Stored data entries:
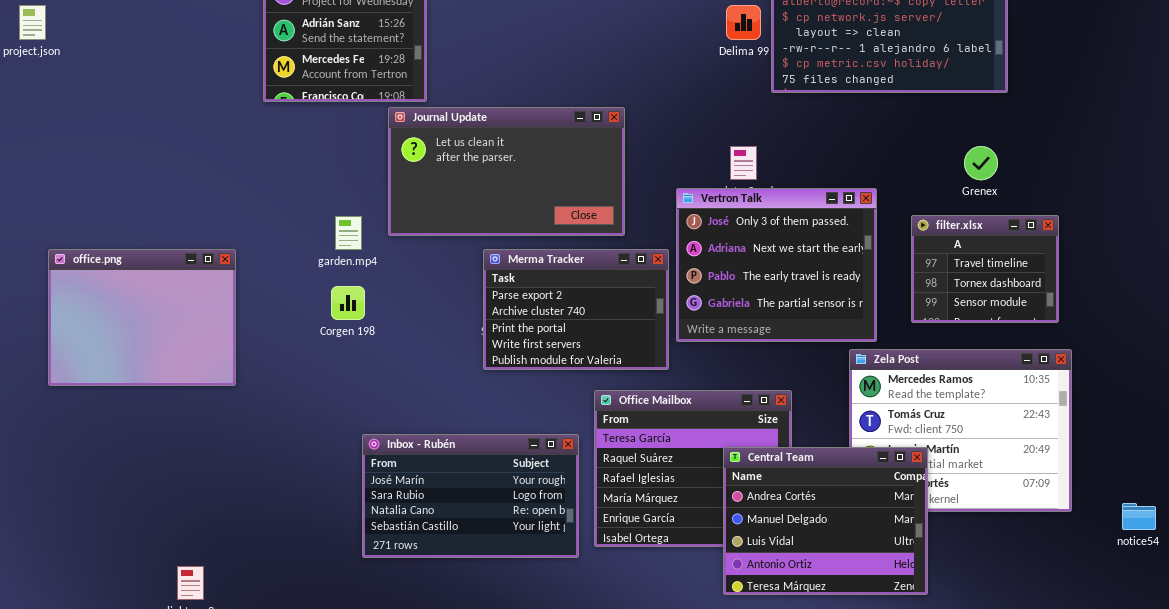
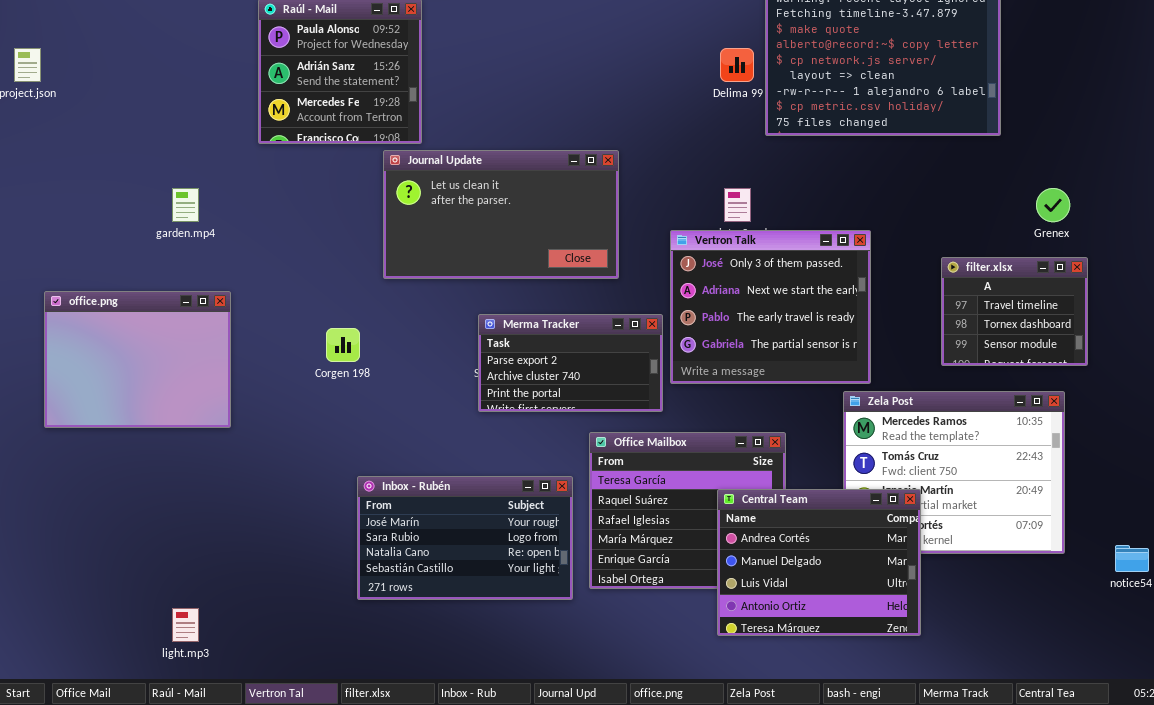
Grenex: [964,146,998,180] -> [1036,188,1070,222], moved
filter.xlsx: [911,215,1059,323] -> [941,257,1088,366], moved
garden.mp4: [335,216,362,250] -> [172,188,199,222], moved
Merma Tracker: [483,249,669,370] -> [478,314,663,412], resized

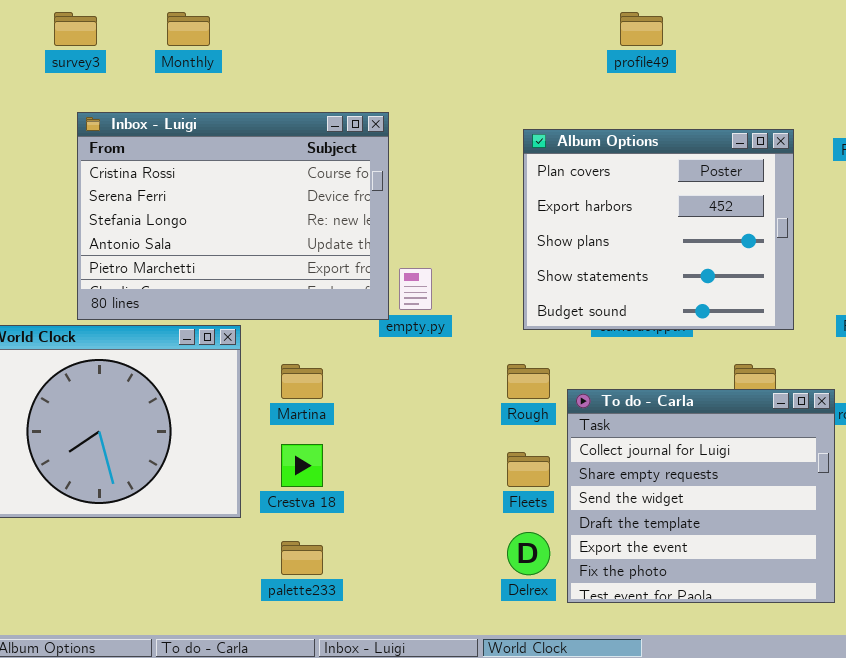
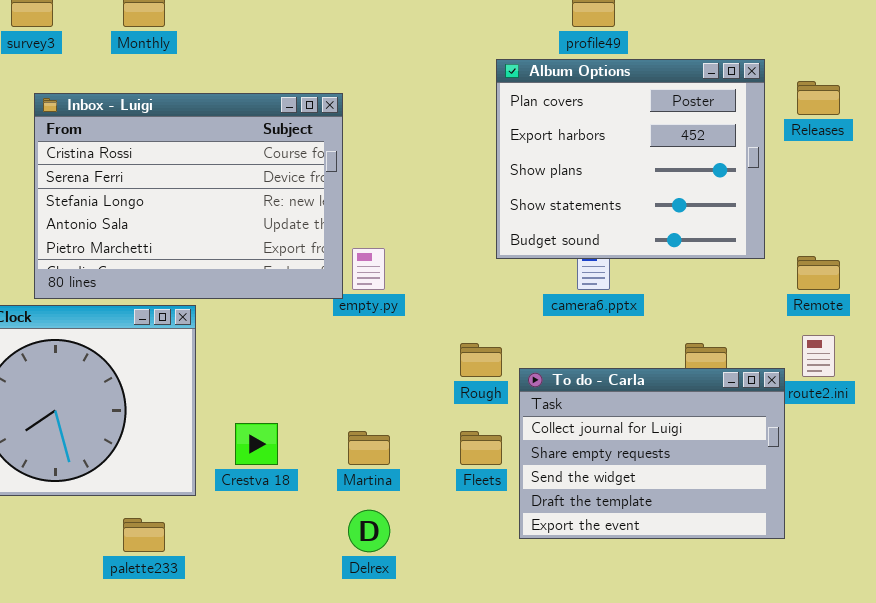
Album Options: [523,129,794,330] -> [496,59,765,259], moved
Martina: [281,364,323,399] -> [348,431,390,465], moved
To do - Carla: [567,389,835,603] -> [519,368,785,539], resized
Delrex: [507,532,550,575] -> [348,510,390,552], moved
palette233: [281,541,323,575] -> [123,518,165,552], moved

* YOUR ASSIGNMENT
Without copying any picture, write out the entries exactly.

* EXERCISE OUTPUT
Grenex: [964,146,998,180] -> [1036,188,1070,222], moved
filter.xlsx: [911,215,1059,323] -> [941,257,1088,366], moved
garden.mp4: [335,216,362,250] -> [172,188,199,222], moved
Merma Tracker: [483,249,669,370] -> [478,314,663,412], resized

Album Options: [523,129,794,330] -> [496,59,765,259], moved
Martina: [281,364,323,399] -> [348,431,390,465], moved
To do - Carla: [567,389,835,603] -> [519,368,785,539], resized
Delrex: [507,532,550,575] -> [348,510,390,552], moved
palette233: [281,541,323,575] -> [123,518,165,552], moved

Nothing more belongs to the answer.